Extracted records
>>>

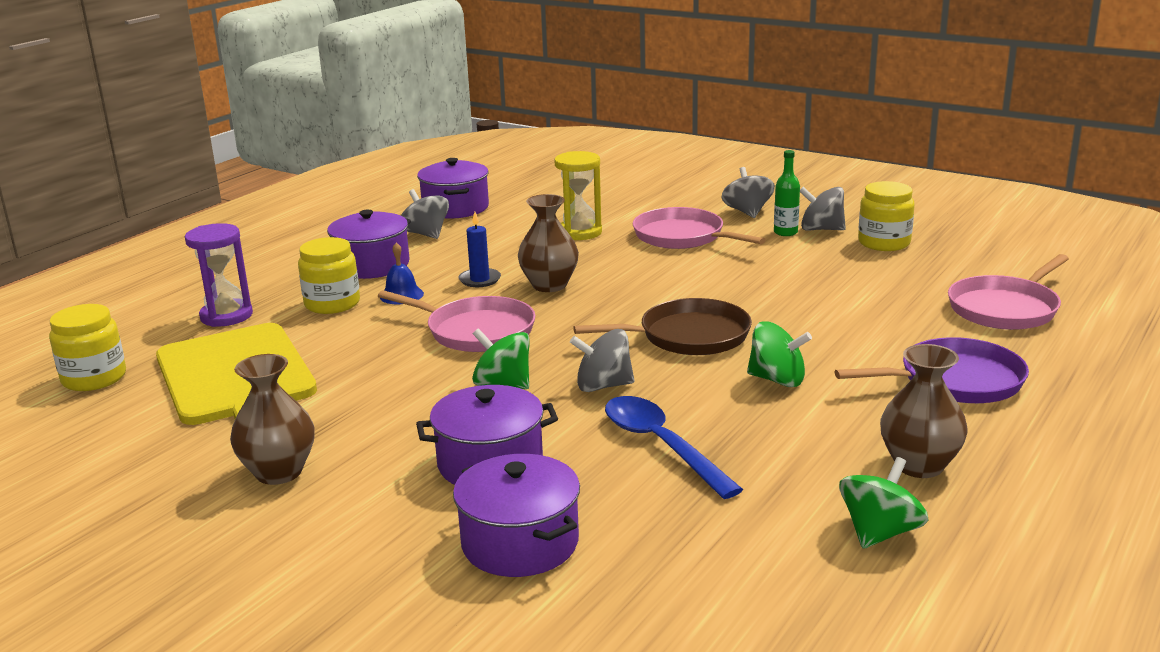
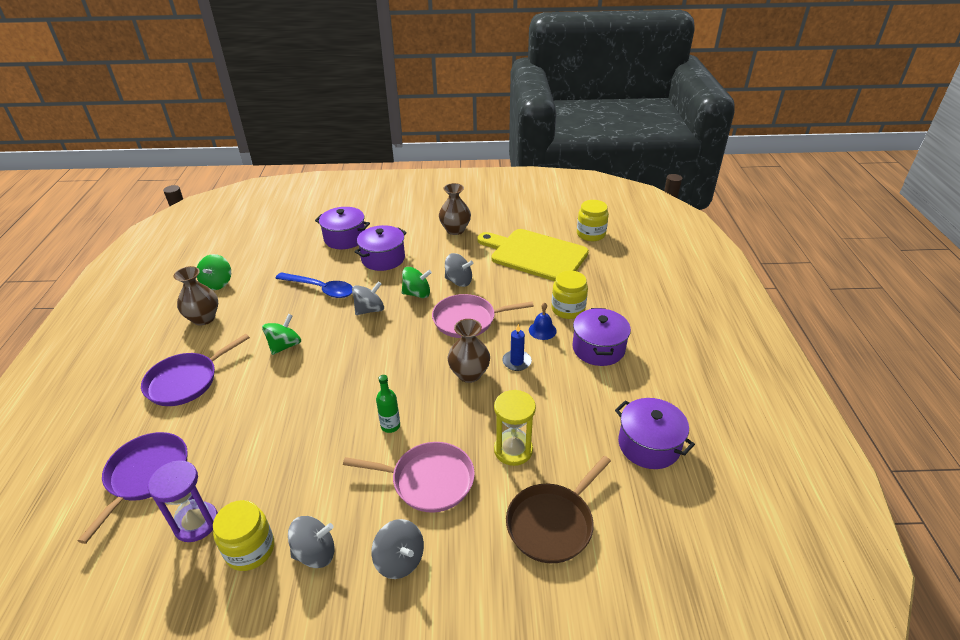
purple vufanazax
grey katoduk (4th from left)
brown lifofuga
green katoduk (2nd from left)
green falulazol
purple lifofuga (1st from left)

<<<

TASK OBJECTIVE: Leave out the pictures and output the rest of the records exactly.

WORKED SOLUTION:
purple vufanazax
grey katoduk (4th from left)
brown lifofuga
green katoduk (2nd from left)
green falulazol
purple lifofuga (1st from left)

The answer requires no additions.